● **Coordinate-based change listings**
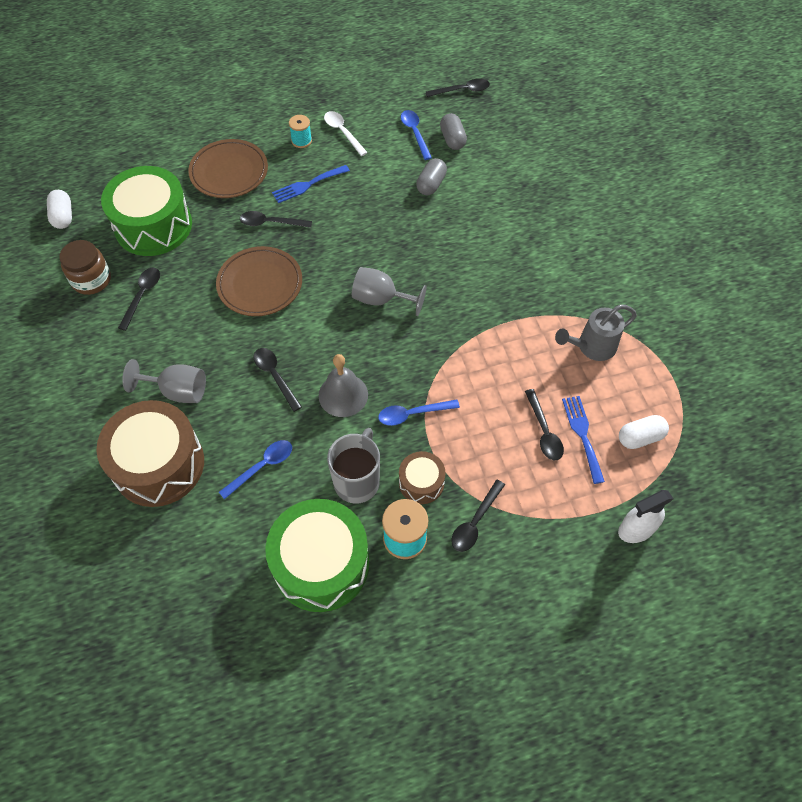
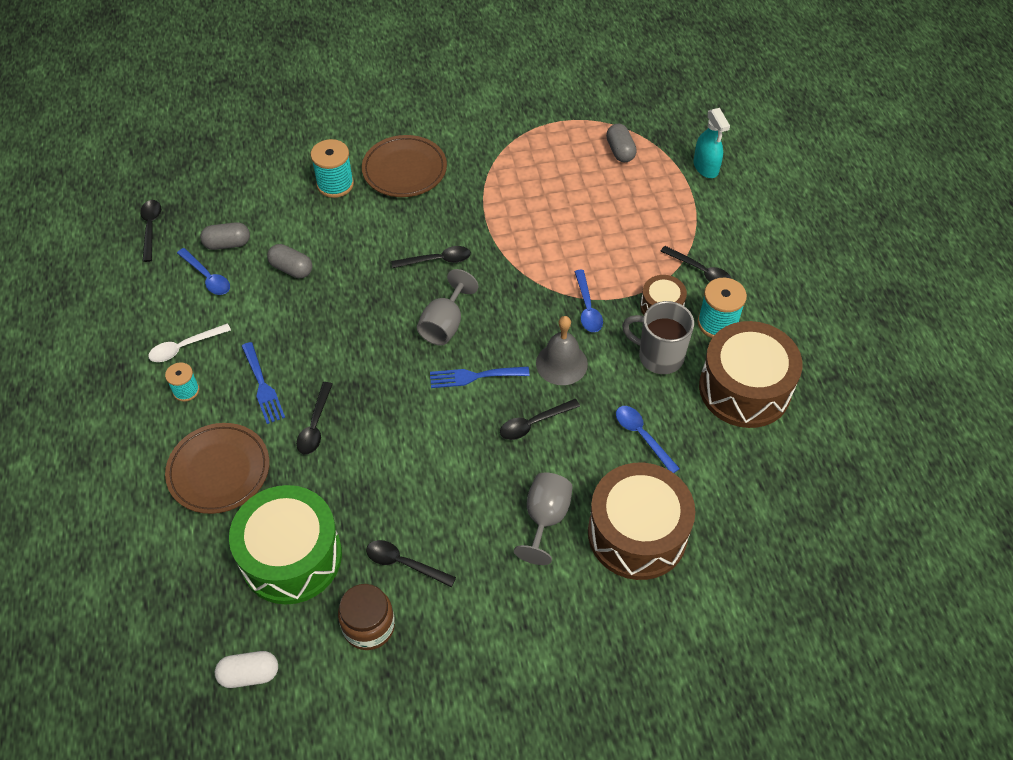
camera: 85 degrees left, 5 degrees down
brown plate [216,246,302,316] -> brown plate moved to [362,135,447,197]
green drum [265,499,369,612] -> brown drum [699,321,802,428]
blue spoon [401,110,432,160] -> blue spoon turned 120 degrees counterclockwise [177,248,230,295]
black spoon [525,389,564,460] -> black spoon moved to [391,246,471,268]
grey watering can [555,305,637,361] -> none
blue fork [562,396,605,484] -> blue fork moved to [430,367,530,388]
white spray bottle [618,490,674,543] -> turquoise spray bottle [693,108,730,178]
white capsule [619,415,669,449] -> grey capsule [606,124,637,162]
none -> turquoise spool [311,139,354,198]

● **TASK DETAILS**
Go to the line holding "green drum [265,499,369,612]" in the entries above and return it, along with every line after it, exactly as written.

● **ANSWER FOR THIS EXERCISE**
green drum [265,499,369,612] -> brown drum [699,321,802,428]
blue spoon [401,110,432,160] -> blue spoon turned 120 degrees counterclockwise [177,248,230,295]
black spoon [525,389,564,460] -> black spoon moved to [391,246,471,268]
grey watering can [555,305,637,361] -> none
blue fork [562,396,605,484] -> blue fork moved to [430,367,530,388]
white spray bottle [618,490,674,543] -> turquoise spray bottle [693,108,730,178]
white capsule [619,415,669,449] -> grey capsule [606,124,637,162]
none -> turquoise spool [311,139,354,198]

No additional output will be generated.